#### [Task prompt]
Quote the records beneath, complete and exact. Leave out images.

───── Extracted records

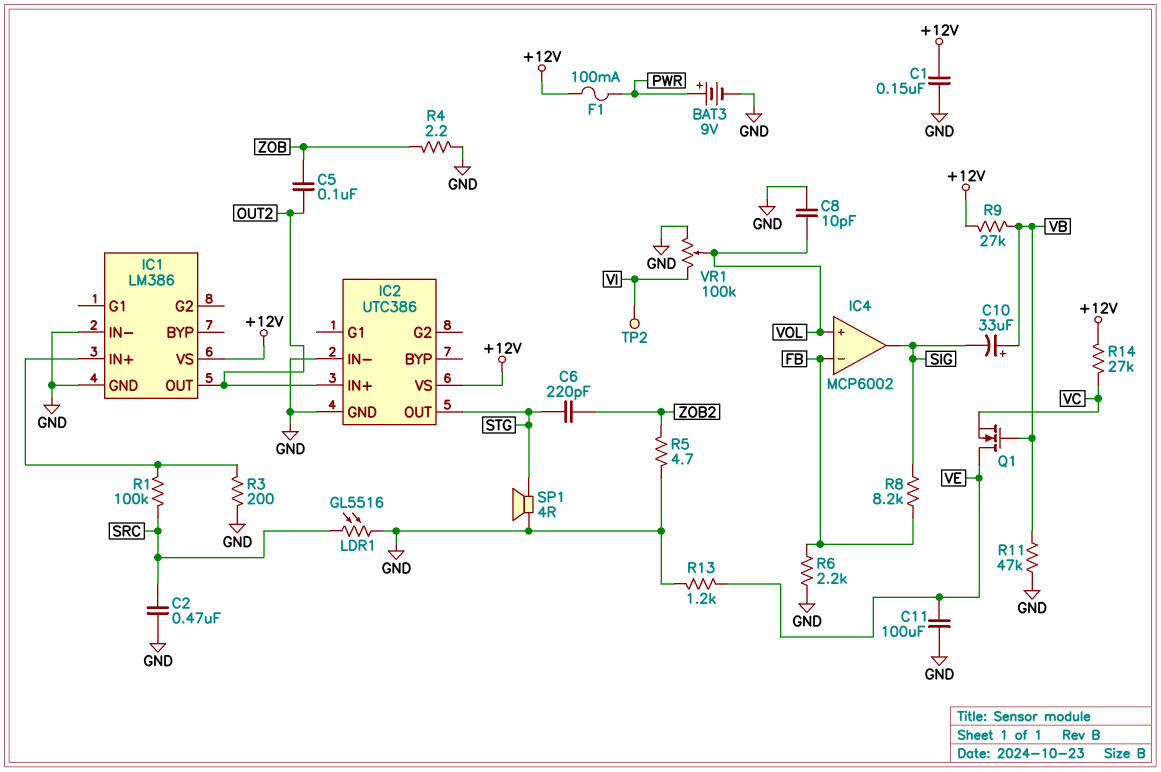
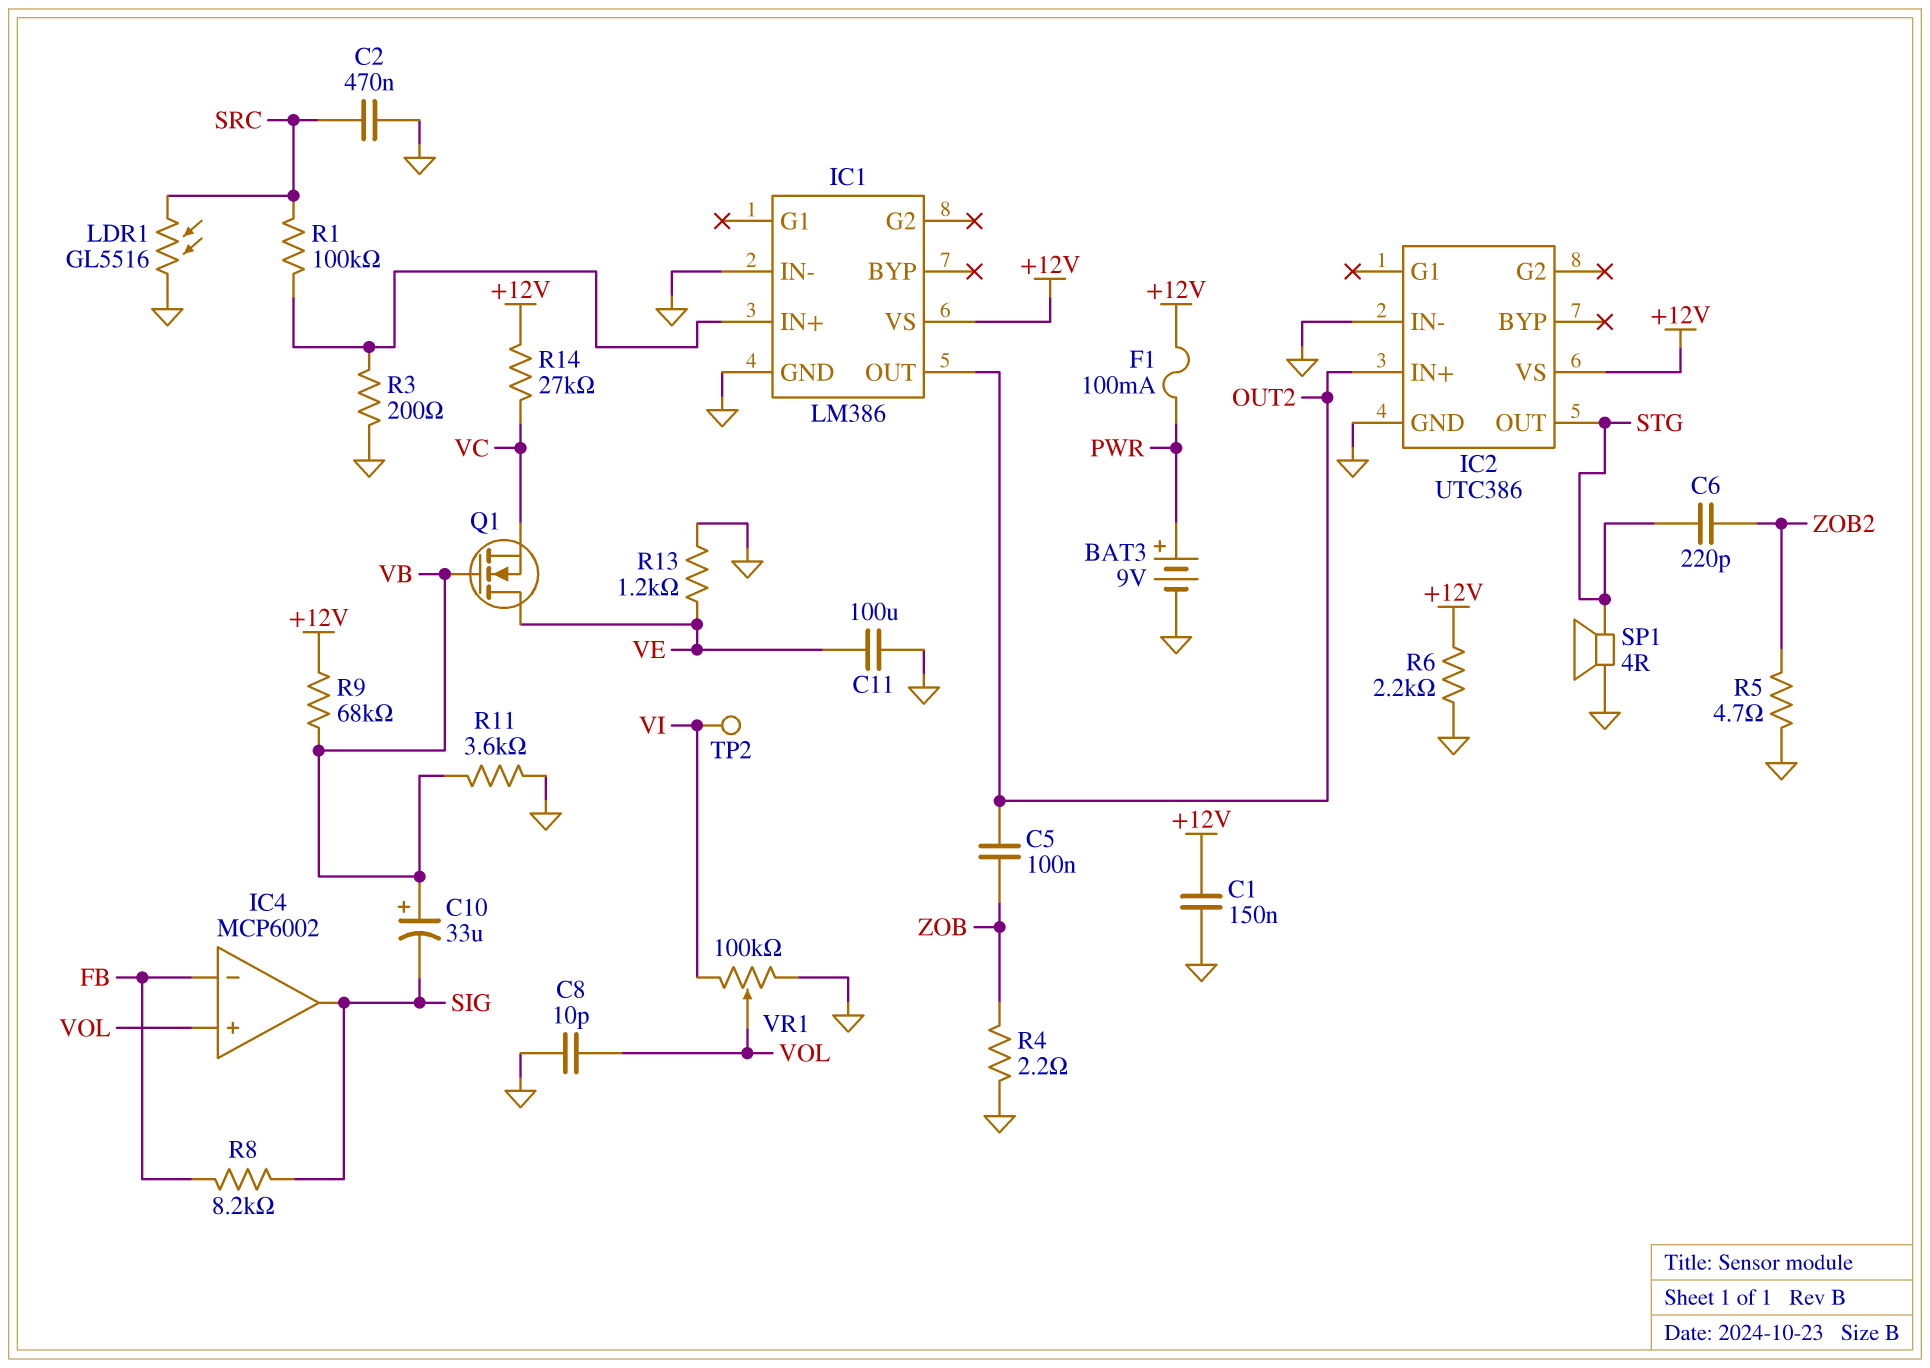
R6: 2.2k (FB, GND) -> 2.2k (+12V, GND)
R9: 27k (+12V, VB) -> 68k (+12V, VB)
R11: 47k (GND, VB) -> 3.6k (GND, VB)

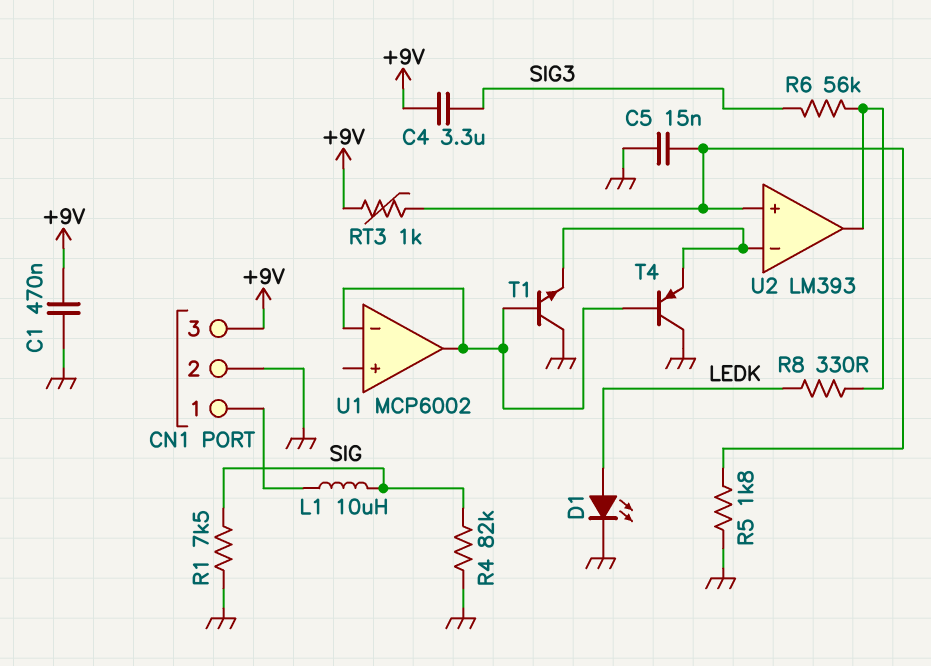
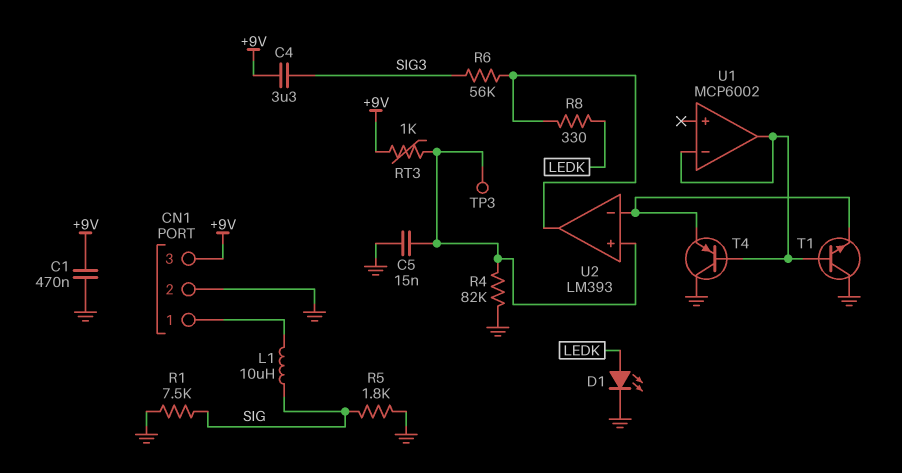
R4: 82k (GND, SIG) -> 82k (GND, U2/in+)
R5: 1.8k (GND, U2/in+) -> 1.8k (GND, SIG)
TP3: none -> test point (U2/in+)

──────────

#### [Solution to this exercise]
R6: 2.2k (FB, GND) -> 2.2k (+12V, GND)
R9: 27k (+12V, VB) -> 68k (+12V, VB)
R11: 47k (GND, VB) -> 3.6k (GND, VB)

R4: 82k (GND, SIG) -> 82k (GND, U2/in+)
R5: 1.8k (GND, U2/in+) -> 1.8k (GND, SIG)
TP3: none -> test point (U2/in+)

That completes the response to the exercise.